* **Source data**:
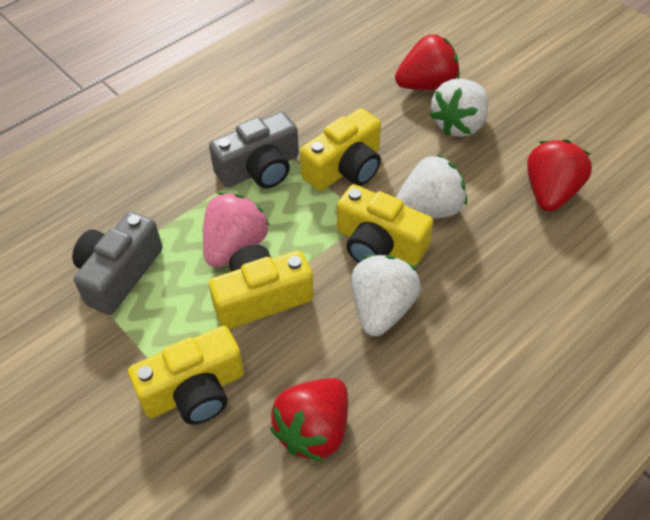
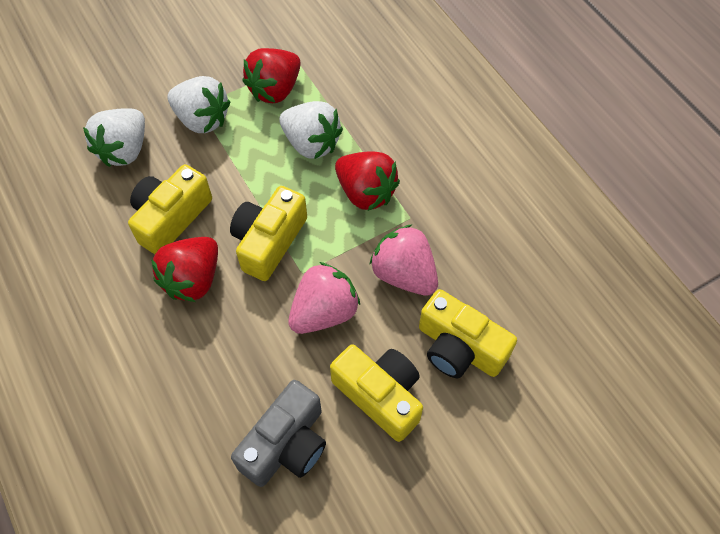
grey camera: 2 -> 1
pink strawberry: 1 -> 2

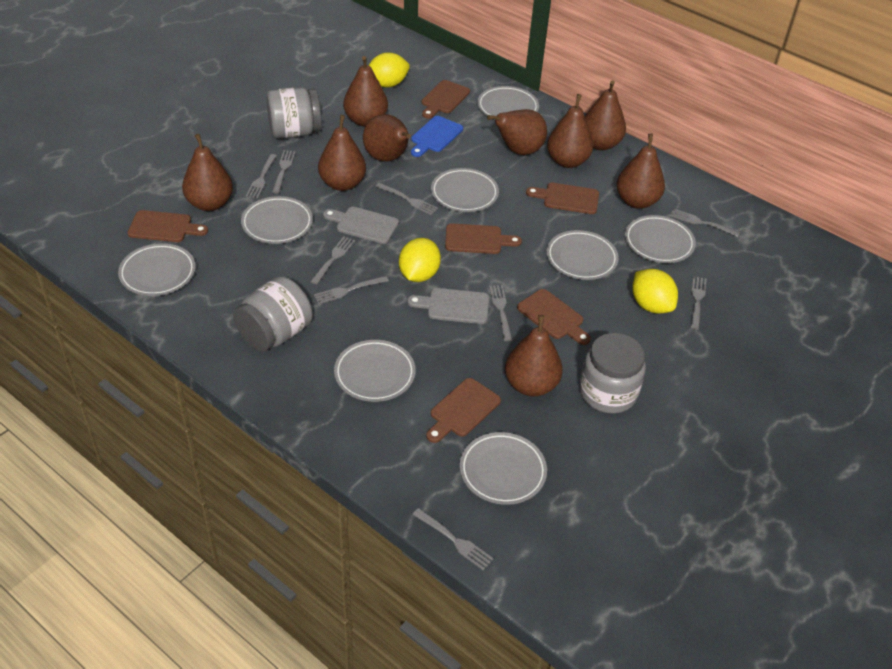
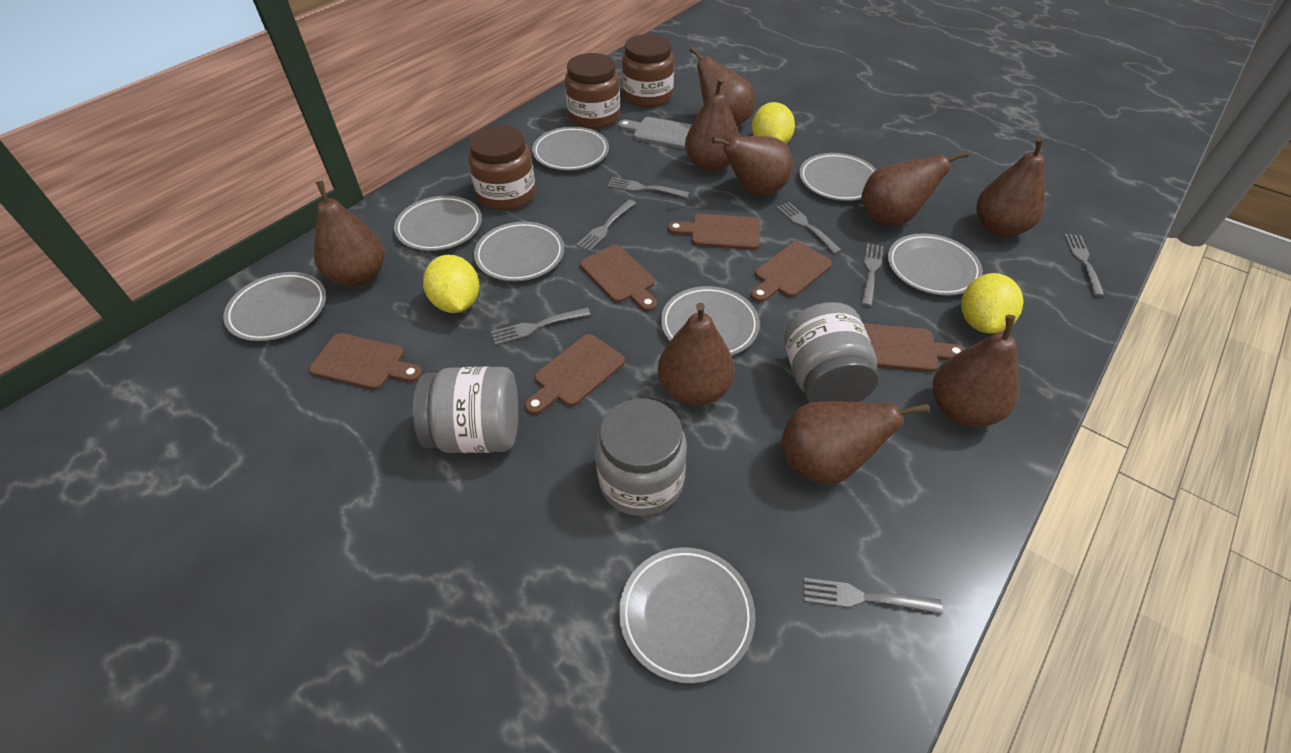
blue cutting board: 1 -> 0
brown jar: 0 -> 3
grey cutting board: 2 -> 1
grey fork: 9 -> 7

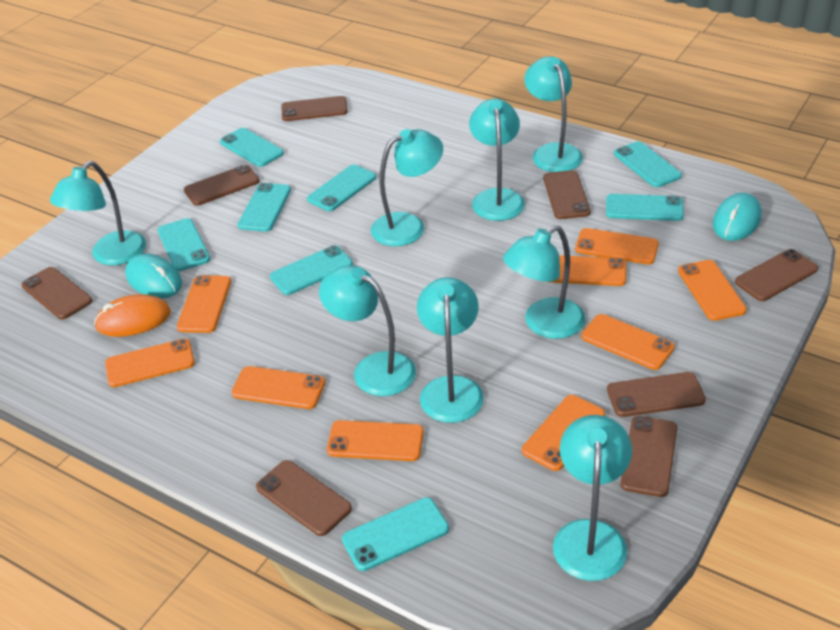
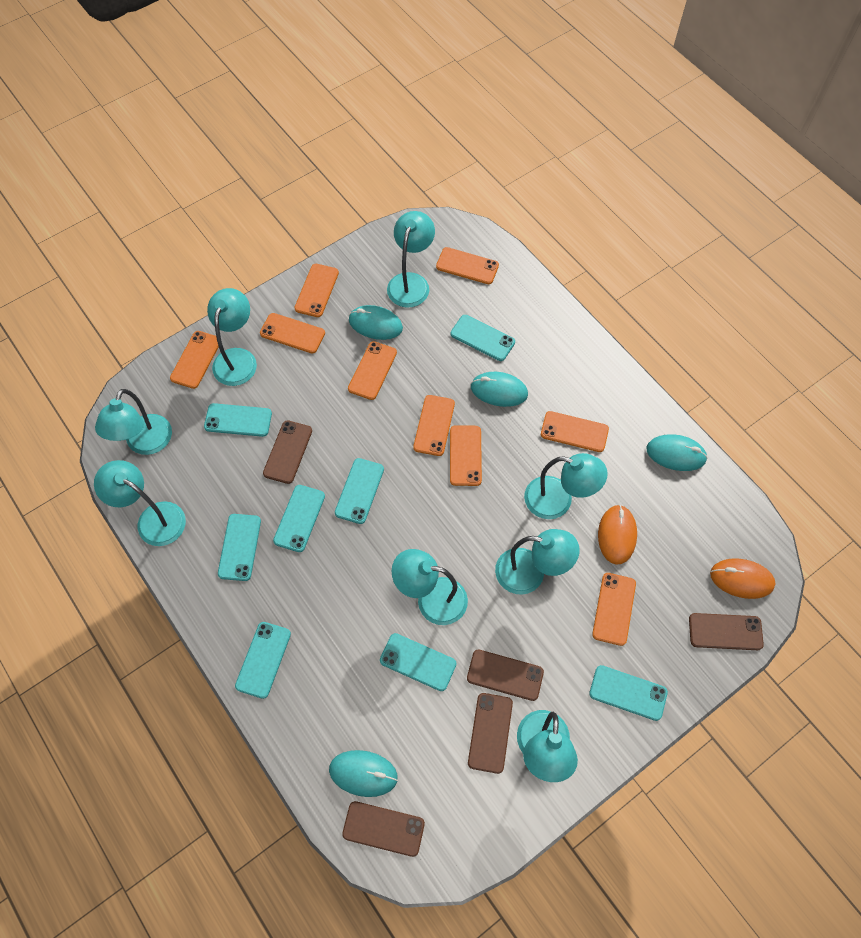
brown phone: 8 -> 5
orange mouse: 1 -> 2
turquoise mouse: 2 -> 4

* **Task**:
Among the lines above, please find those with "grey" and copy them.

* **Solution to this exercise**:
grey camera: 2 -> 1
grey cutting board: 2 -> 1
grey fork: 9 -> 7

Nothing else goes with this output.